Would you repeat the listing below verbatim and drop the images?

| SUPPLIED MATERIAL |
---

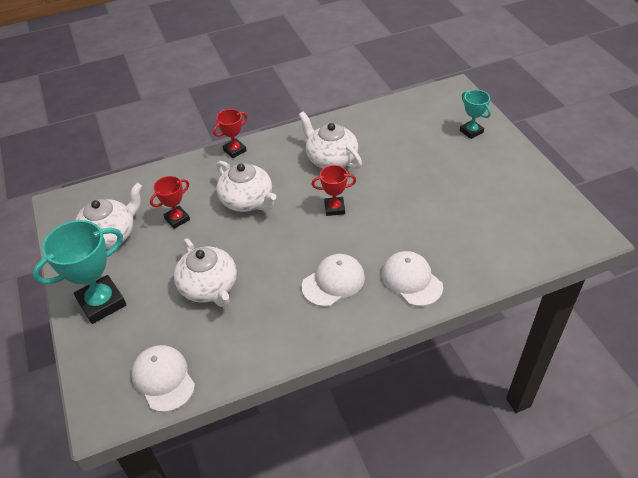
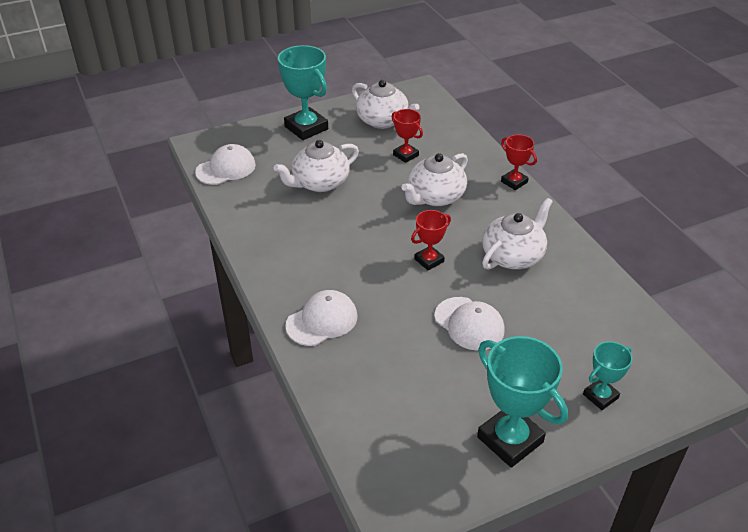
camera: 85 degrees right, 5 degrees down
(333, 282) = (322, 261): white cap -> white cap (469, 324)
(334, 208) = (429, 260): red trophy -> red trophy turned 60 degrees clockwise
(516, 176) = (510, 439): none -> turquoise trophy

---

| YOUR RESPONSE |
camera: 85 degrees right, 5 degrees down
(333, 282) = (322, 261): white cap -> white cap (469, 324)
(334, 208) = (429, 260): red trophy -> red trophy turned 60 degrees clockwise
(516, 176) = (510, 439): none -> turquoise trophy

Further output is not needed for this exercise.